* Dataset content
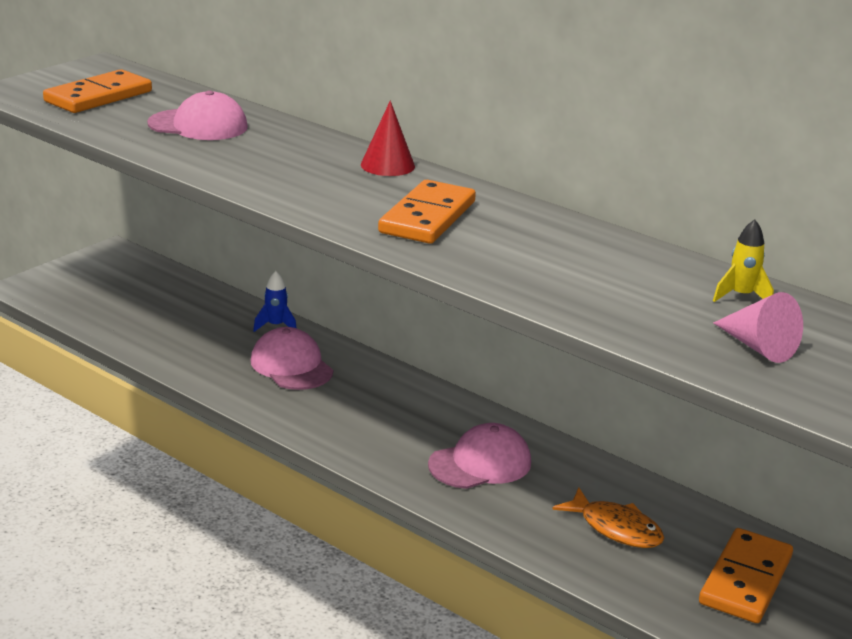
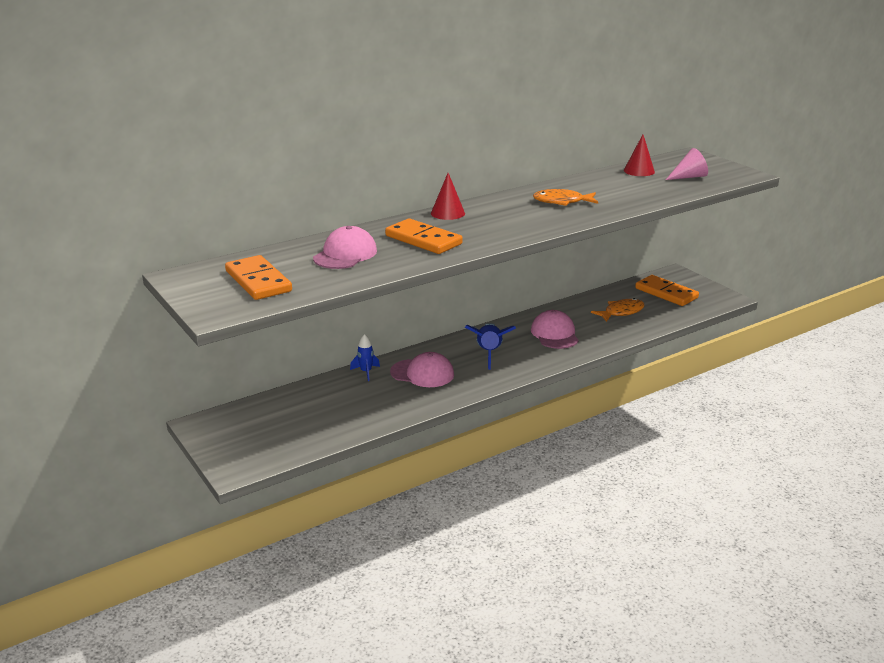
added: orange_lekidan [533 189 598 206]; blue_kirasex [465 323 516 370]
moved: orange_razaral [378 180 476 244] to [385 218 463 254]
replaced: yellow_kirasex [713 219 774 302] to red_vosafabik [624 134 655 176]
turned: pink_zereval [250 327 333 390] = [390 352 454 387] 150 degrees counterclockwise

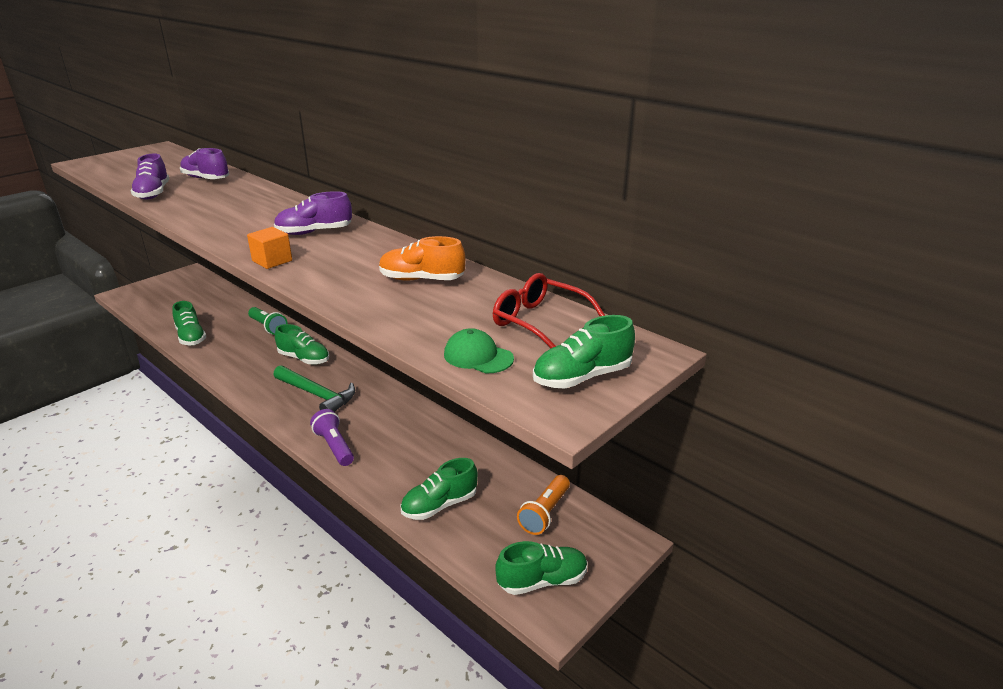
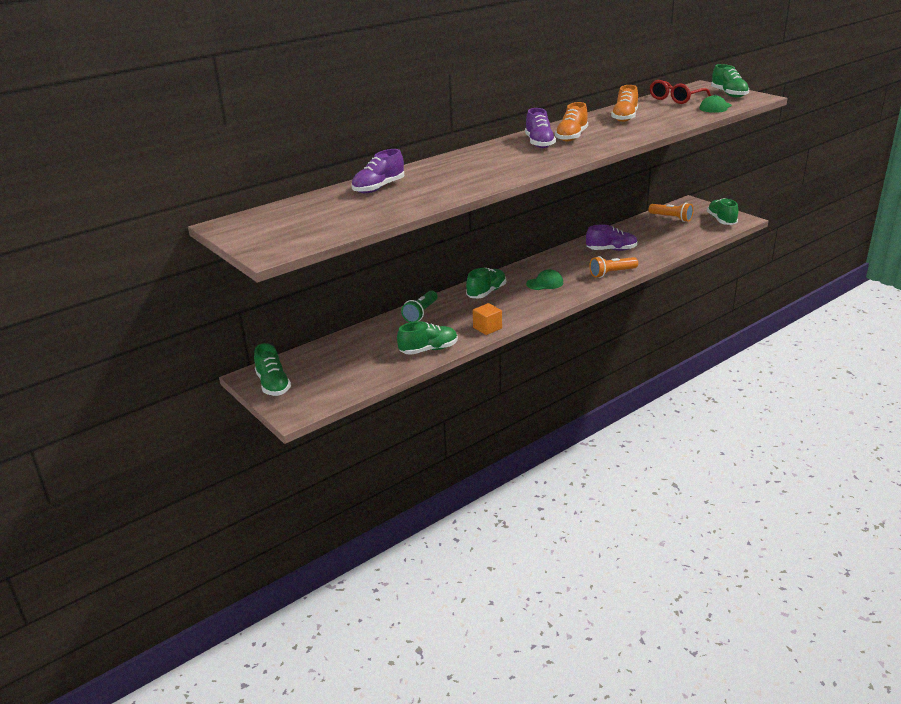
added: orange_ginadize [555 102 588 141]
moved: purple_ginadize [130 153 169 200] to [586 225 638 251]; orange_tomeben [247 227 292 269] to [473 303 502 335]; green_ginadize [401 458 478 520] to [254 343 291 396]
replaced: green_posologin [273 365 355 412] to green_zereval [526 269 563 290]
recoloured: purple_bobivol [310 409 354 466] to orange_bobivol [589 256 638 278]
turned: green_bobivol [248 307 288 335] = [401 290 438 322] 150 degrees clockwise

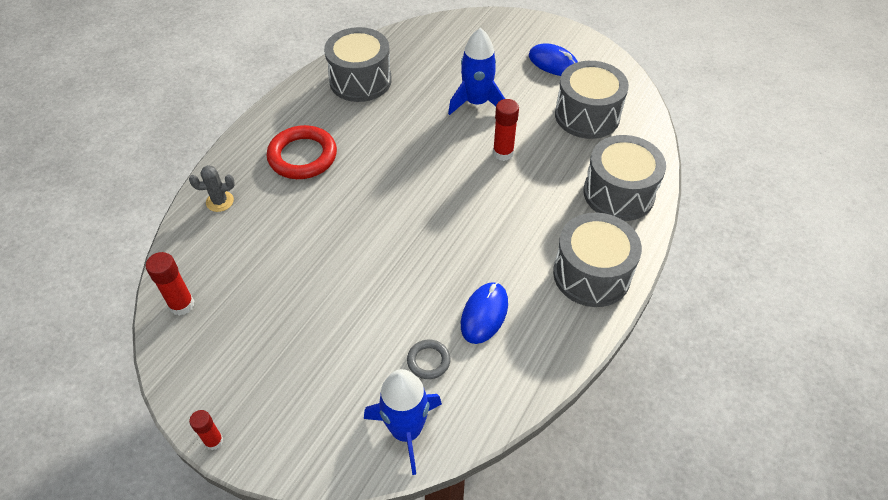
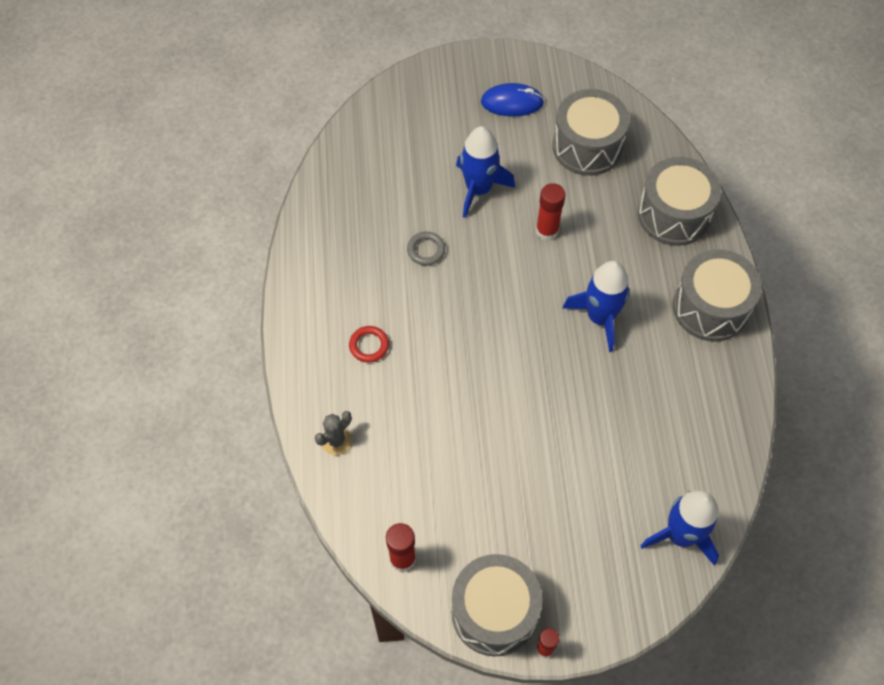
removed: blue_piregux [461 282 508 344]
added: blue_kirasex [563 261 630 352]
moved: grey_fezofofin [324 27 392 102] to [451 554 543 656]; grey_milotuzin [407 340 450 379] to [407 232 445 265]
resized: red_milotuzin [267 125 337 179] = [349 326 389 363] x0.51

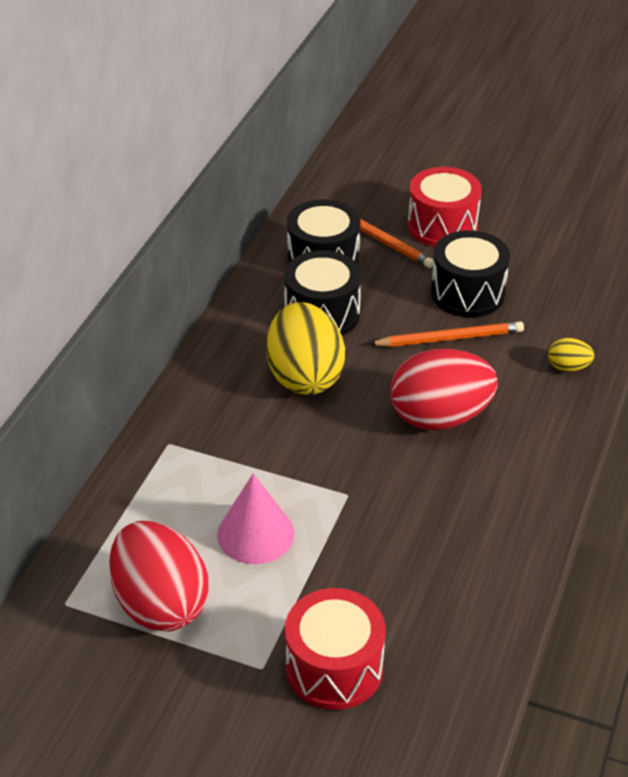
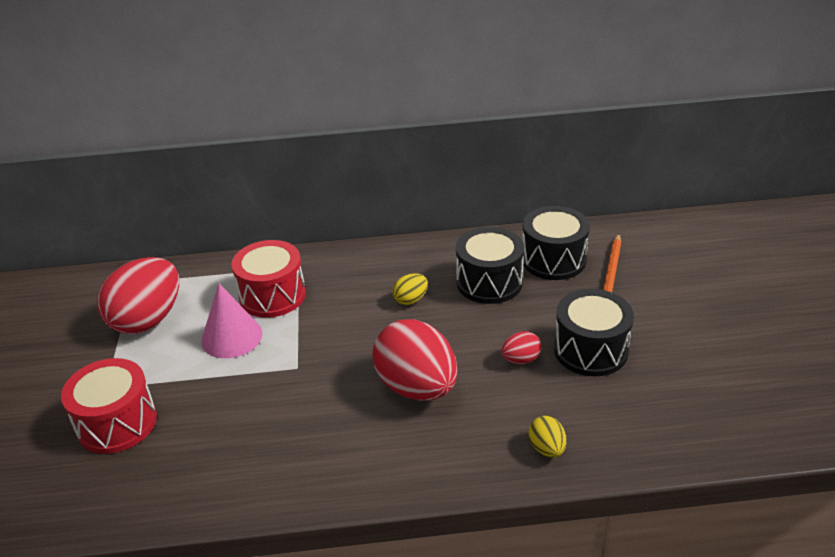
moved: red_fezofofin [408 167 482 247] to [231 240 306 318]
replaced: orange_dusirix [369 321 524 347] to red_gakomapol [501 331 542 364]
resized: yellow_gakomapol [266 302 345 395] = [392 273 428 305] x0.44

* What the exercise asks
Leaving out every picture, repeat exactly the lines of the records from the start through the line that has "replaced: yellow_kirasex [713".

* Result for this task
added: orange_lekidan [533 189 598 206]; blue_kirasex [465 323 516 370]
moved: orange_razaral [378 180 476 244] to [385 218 463 254]
replaced: yellow_kirasex [713 219 774 302] to red_vosafabik [624 134 655 176]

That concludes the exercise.